A stretch of the entries below is to be set down exactly, running from the line with "GAS1 pin AO: D32 -> VP" through the line with "JOY pin VRX: D1 -> A0", both included, and no other line.
======== Material shown ========
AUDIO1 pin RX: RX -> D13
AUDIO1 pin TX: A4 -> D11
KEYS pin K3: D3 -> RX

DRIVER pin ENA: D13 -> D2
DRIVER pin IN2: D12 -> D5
========
======== Material shown ========
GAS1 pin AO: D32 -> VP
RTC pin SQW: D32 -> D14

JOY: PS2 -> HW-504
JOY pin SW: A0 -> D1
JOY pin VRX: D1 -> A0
========
======== Material shown ========
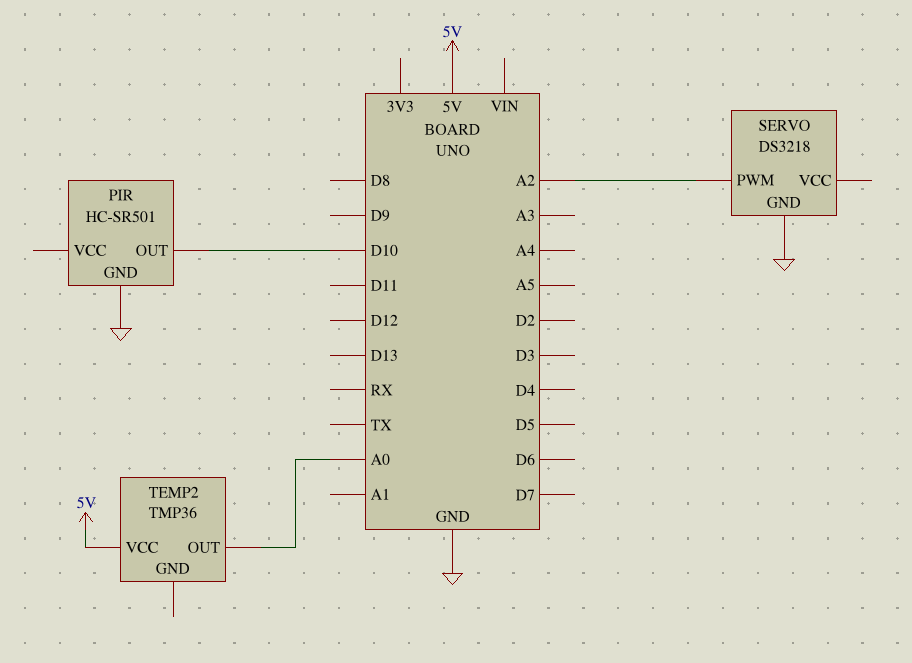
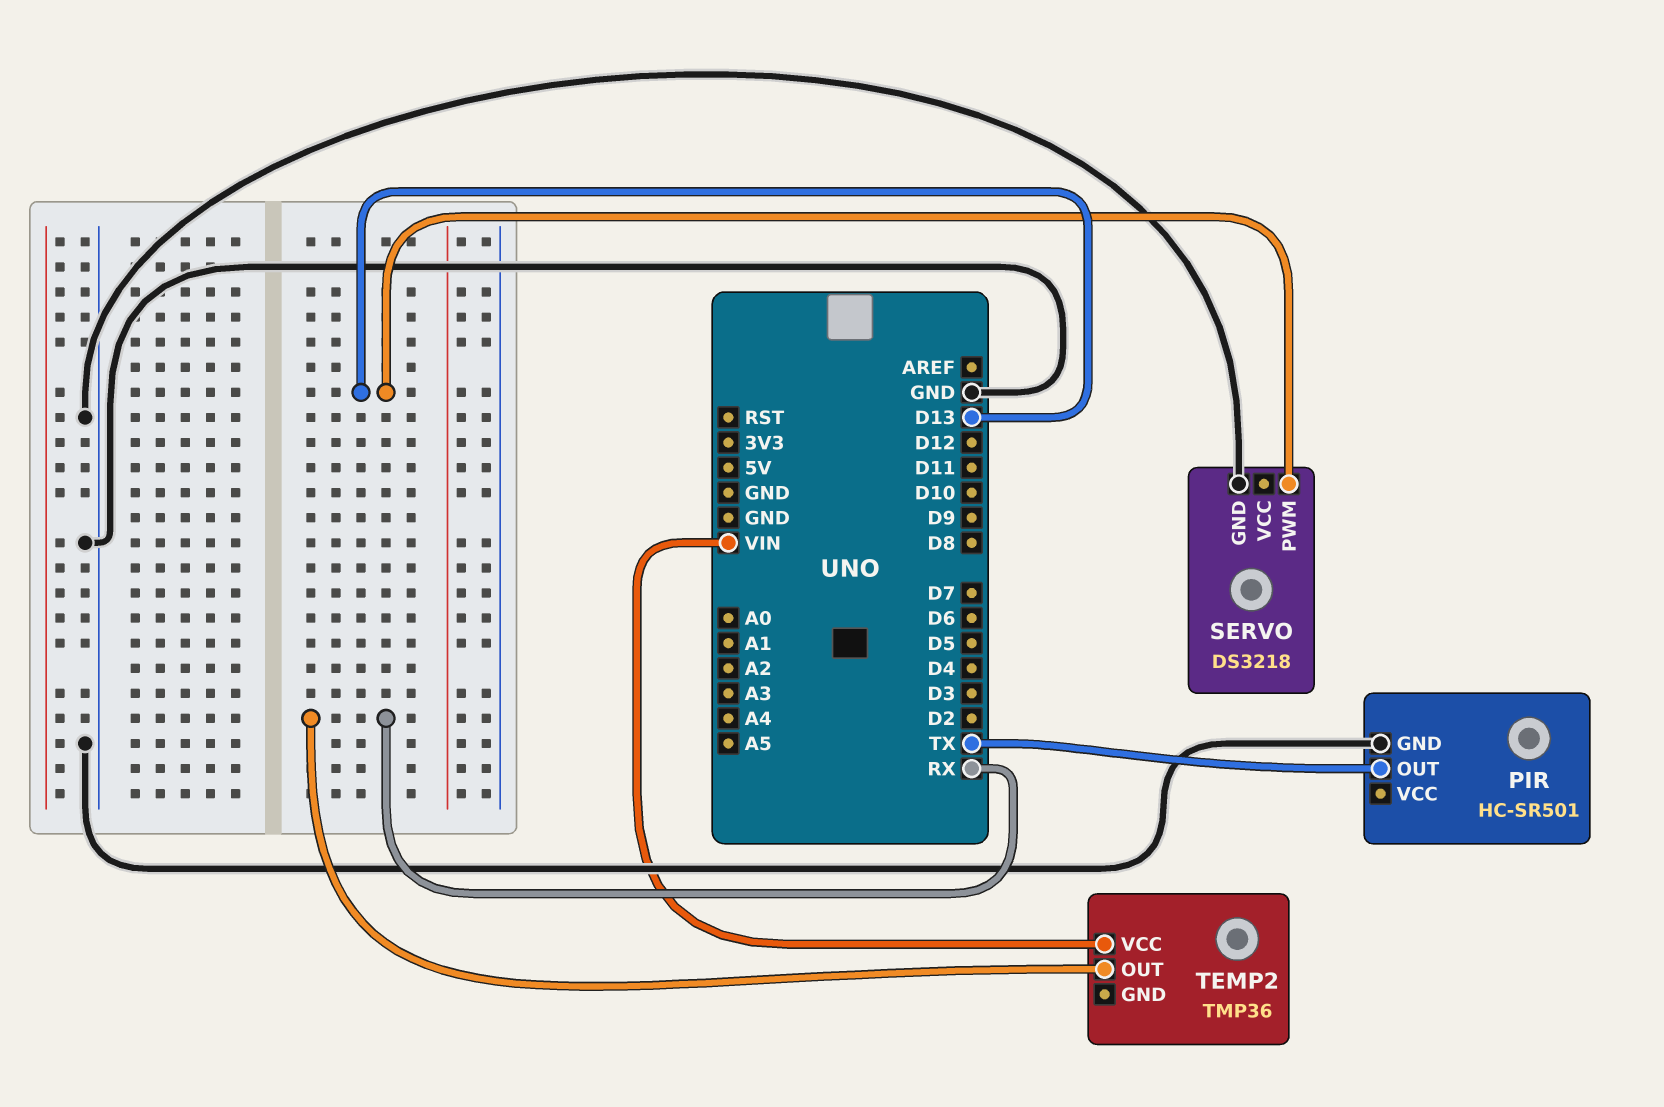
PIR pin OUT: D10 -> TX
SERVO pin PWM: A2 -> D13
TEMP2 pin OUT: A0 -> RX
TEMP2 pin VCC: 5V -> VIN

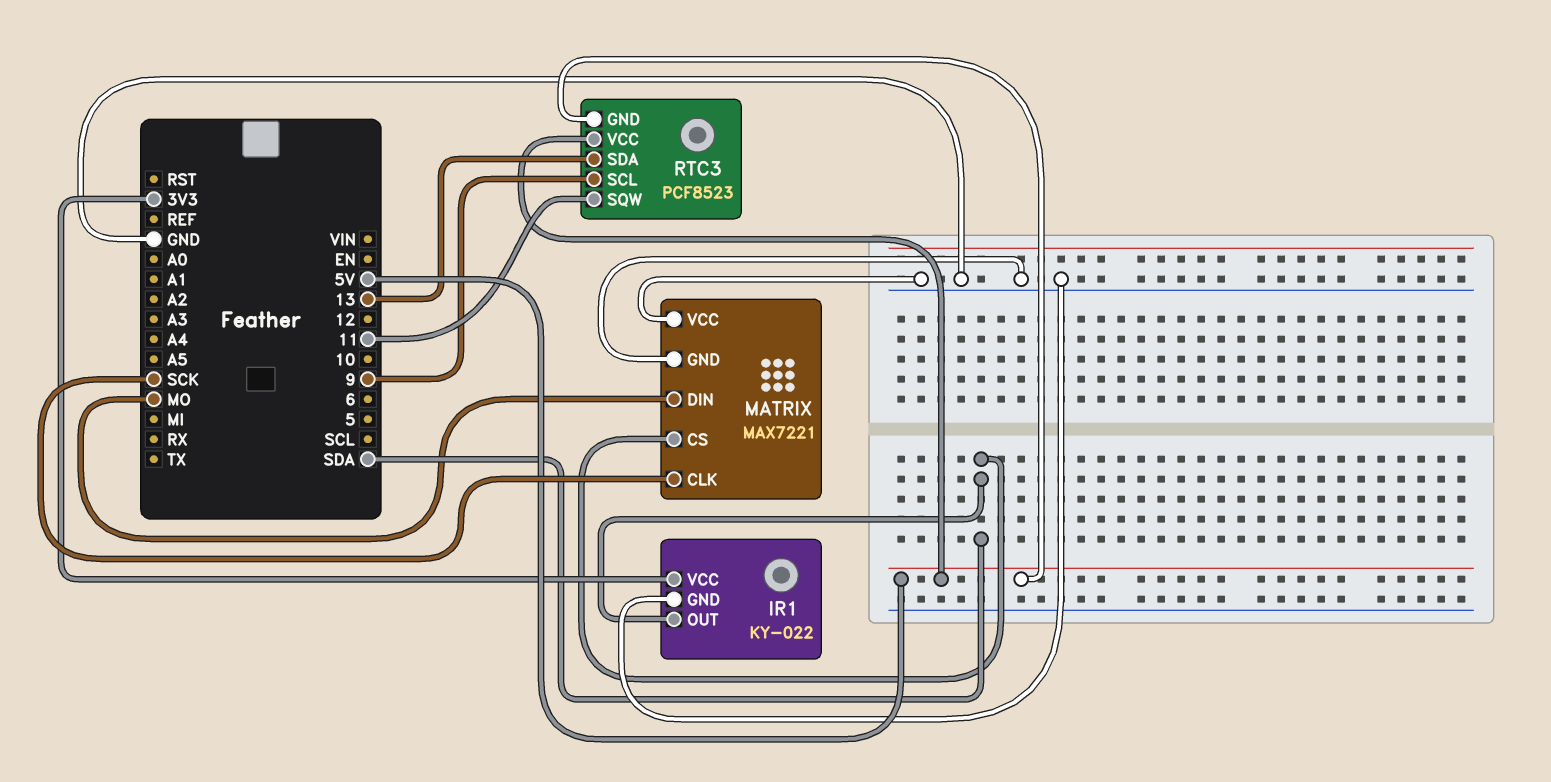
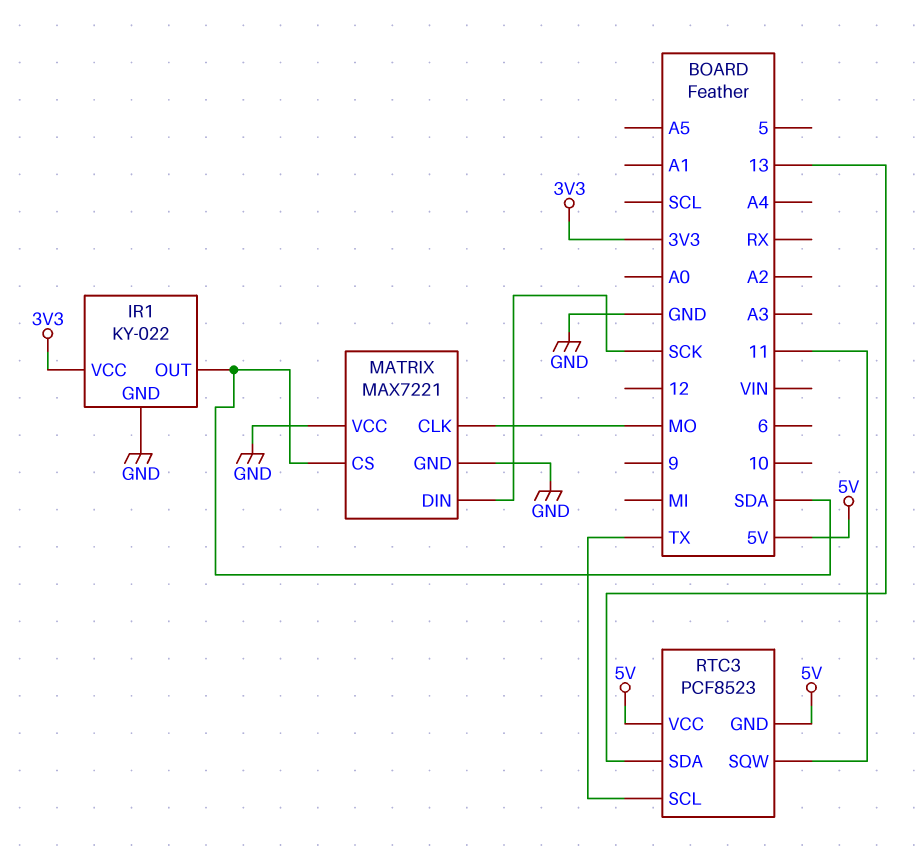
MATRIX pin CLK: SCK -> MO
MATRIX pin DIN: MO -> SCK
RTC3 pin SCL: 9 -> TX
========
* **Task result**
GAS1 pin AO: D32 -> VP
RTC pin SQW: D32 -> D14

JOY: PS2 -> HW-504
JOY pin SW: A0 -> D1
JOY pin VRX: D1 -> A0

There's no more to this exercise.